• _Instruction_
Rewrite the records below, replacing "top-left" with "upper-left" and keeping everything else the same.

• _Records for this exercise_
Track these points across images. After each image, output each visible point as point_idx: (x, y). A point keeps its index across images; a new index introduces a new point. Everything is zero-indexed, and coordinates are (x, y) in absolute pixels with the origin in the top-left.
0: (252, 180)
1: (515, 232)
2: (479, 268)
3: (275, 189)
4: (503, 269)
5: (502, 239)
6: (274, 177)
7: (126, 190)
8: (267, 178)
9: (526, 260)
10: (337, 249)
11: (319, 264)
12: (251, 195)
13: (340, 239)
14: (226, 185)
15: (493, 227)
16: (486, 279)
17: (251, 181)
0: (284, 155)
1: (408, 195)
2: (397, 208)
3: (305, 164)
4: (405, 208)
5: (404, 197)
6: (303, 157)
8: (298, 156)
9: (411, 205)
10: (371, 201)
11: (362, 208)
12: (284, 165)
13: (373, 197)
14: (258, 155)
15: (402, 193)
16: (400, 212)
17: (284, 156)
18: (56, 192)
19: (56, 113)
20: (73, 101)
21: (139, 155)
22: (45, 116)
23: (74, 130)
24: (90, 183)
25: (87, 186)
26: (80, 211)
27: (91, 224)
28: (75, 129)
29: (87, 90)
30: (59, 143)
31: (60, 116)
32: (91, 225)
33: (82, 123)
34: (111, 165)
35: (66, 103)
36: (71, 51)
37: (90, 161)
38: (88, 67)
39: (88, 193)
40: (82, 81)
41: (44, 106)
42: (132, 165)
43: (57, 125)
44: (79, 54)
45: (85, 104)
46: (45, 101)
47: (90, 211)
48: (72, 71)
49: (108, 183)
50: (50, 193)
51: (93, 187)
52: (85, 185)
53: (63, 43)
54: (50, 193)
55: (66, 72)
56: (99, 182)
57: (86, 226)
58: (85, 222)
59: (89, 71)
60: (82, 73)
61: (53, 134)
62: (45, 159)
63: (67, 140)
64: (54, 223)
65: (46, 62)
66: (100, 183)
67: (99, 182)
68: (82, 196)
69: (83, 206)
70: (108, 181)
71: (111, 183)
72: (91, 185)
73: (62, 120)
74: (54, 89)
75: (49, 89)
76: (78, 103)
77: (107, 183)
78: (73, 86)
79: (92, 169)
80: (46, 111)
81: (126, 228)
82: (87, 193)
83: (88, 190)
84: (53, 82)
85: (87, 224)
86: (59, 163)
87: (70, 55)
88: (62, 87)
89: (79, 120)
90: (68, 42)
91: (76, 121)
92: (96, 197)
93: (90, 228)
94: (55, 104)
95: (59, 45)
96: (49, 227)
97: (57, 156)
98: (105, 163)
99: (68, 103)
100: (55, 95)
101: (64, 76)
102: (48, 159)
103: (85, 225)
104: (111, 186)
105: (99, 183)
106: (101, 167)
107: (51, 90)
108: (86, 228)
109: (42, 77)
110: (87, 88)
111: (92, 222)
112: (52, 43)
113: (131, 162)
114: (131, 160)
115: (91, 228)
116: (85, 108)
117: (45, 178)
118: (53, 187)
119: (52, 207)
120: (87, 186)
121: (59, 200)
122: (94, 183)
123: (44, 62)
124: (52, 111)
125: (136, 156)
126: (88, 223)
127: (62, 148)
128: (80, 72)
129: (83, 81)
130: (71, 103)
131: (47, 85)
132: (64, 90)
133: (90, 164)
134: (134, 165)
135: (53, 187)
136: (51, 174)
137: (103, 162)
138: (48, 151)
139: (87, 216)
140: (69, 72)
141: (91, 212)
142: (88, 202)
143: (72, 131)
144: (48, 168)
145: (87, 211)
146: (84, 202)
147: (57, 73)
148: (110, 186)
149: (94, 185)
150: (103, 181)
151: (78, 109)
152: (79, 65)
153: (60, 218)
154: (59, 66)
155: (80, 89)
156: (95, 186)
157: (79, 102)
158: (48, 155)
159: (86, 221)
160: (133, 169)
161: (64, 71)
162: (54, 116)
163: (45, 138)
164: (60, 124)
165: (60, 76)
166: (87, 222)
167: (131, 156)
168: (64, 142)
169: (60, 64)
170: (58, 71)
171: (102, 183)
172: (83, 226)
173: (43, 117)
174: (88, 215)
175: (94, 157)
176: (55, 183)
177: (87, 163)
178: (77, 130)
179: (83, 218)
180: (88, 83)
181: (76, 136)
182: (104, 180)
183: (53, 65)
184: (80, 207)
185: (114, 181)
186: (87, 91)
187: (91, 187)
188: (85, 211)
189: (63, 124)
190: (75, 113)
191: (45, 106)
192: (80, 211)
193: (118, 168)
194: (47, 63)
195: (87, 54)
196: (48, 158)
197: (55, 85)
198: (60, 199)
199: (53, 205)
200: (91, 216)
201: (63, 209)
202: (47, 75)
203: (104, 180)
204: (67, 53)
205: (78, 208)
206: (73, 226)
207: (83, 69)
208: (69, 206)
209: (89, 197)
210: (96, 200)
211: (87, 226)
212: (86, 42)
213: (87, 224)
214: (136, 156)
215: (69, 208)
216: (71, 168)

• _Written solution_
Track these points across images. After each image, output each visible point as point_idx: (x, y). A point keeps its index across images; a new index introduces a new point. Everything is zero-indexed, and coordinates are (x, y) in absolute pixels with the origin in the upper-left.
0: (252, 180)
1: (515, 232)
2: (479, 268)
3: (275, 189)
4: (503, 269)
5: (502, 239)
6: (274, 177)
7: (126, 190)
8: (267, 178)
9: (526, 260)
10: (337, 249)
11: (319, 264)
12: (251, 195)
13: (340, 239)
14: (226, 185)
15: (493, 227)
16: (486, 279)
17: (251, 181)
0: (284, 155)
1: (408, 195)
2: (397, 208)
3: (305, 164)
4: (405, 208)
5: (404, 197)
6: (303, 157)
8: (298, 156)
9: (411, 205)
10: (371, 201)
11: (362, 208)
12: (284, 165)
13: (373, 197)
14: (258, 155)
15: (402, 193)
16: (400, 212)
17: (284, 156)
18: (56, 192)
19: (56, 113)
20: (73, 101)
21: (139, 155)
22: (45, 116)
23: (74, 130)
24: (90, 183)
25: (87, 186)
26: (80, 211)
27: (91, 224)
28: (75, 129)
29: (87, 90)
30: (59, 143)
31: (60, 116)
32: (91, 225)
33: (82, 123)
34: (111, 165)
35: (66, 103)
36: (71, 51)
37: (90, 161)
38: (88, 67)
39: (88, 193)
40: (82, 81)
41: (44, 106)
42: (132, 165)
43: (57, 125)
44: (79, 54)
45: (85, 104)
46: (45, 101)
47: (90, 211)
48: (72, 71)
49: (108, 183)
50: (50, 193)
51: (93, 187)
52: (85, 185)
53: (63, 43)
54: (50, 193)
55: (66, 72)
56: (99, 182)
57: (86, 226)
58: (85, 222)
59: (89, 71)
60: (82, 73)
61: (53, 134)
62: (45, 159)
63: (67, 140)
64: (54, 223)
65: (46, 62)
66: (100, 183)
67: (99, 182)
68: (82, 196)
69: (83, 206)
70: (108, 181)
71: (111, 183)
72: (91, 185)
73: (62, 120)
74: (54, 89)
75: (49, 89)
76: (78, 103)
77: (107, 183)
78: (73, 86)
79: (92, 169)
80: (46, 111)
81: (126, 228)
82: (87, 193)
83: (88, 190)
84: (53, 82)
85: (87, 224)
86: (59, 163)
87: (70, 55)
88: (62, 87)
89: (79, 120)
90: (68, 42)
91: (76, 121)
92: (96, 197)
93: (90, 228)
94: (55, 104)
95: (59, 45)
96: (49, 227)
97: (57, 156)
98: (105, 163)
99: (68, 103)
100: (55, 95)
101: (64, 76)
102: (48, 159)
103: (85, 225)
104: (111, 186)
105: (99, 183)
106: (101, 167)
107: (51, 90)
108: (86, 228)
109: (42, 77)
110: (87, 88)
111: (92, 222)
112: (52, 43)
113: (131, 162)
114: (131, 160)
115: (91, 228)
116: (85, 108)
117: (45, 178)
118: (53, 187)
119: (52, 207)
120: (87, 186)
121: (59, 200)
122: (94, 183)
123: (44, 62)
124: (52, 111)
125: (136, 156)
126: (88, 223)
127: (62, 148)
128: (80, 72)
129: (83, 81)
130: (71, 103)
131: (47, 85)
132: (64, 90)
133: (90, 164)
134: (134, 165)
135: (53, 187)
136: (51, 174)
137: (103, 162)
138: (48, 151)
139: (87, 216)
140: (69, 72)
141: (91, 212)
142: (88, 202)
143: (72, 131)
144: (48, 168)
145: (87, 211)
146: (84, 202)
147: (57, 73)
148: (110, 186)
149: (94, 185)
150: (103, 181)
151: (78, 109)
152: (79, 65)
153: (60, 218)
154: (59, 66)
155: (80, 89)
156: (95, 186)
157: (79, 102)
158: (48, 155)
159: (86, 221)
160: (133, 169)
161: (64, 71)
162: (54, 116)
163: (45, 138)
164: (60, 124)
165: (60, 76)
166: (87, 222)
167: (131, 156)
168: (64, 142)
169: (60, 64)
170: (58, 71)
171: (102, 183)
172: (83, 226)
173: (43, 117)
174: (88, 215)
175: (94, 157)
176: (55, 183)
177: (87, 163)
178: (77, 130)
179: (83, 218)
180: (88, 83)
181: (76, 136)
182: (104, 180)
183: (53, 65)
184: (80, 207)
185: (114, 181)
186: (87, 91)
187: (91, 187)
188: (85, 211)
189: (63, 124)
190: (75, 113)
191: (45, 106)
192: (80, 211)
193: (118, 168)
194: (47, 63)
195: (87, 54)
196: (48, 158)
197: (55, 85)
198: (60, 199)
199: (53, 205)
200: (91, 216)
201: (63, 209)
202: (47, 75)
203: (104, 180)
204: (67, 53)
205: (78, 208)
206: (73, 226)
207: (83, 69)
208: (69, 206)
209: (89, 197)
210: (96, 200)
211: (87, 226)
212: (86, 42)
213: (87, 224)
214: (136, 156)
215: (69, 208)
216: (71, 168)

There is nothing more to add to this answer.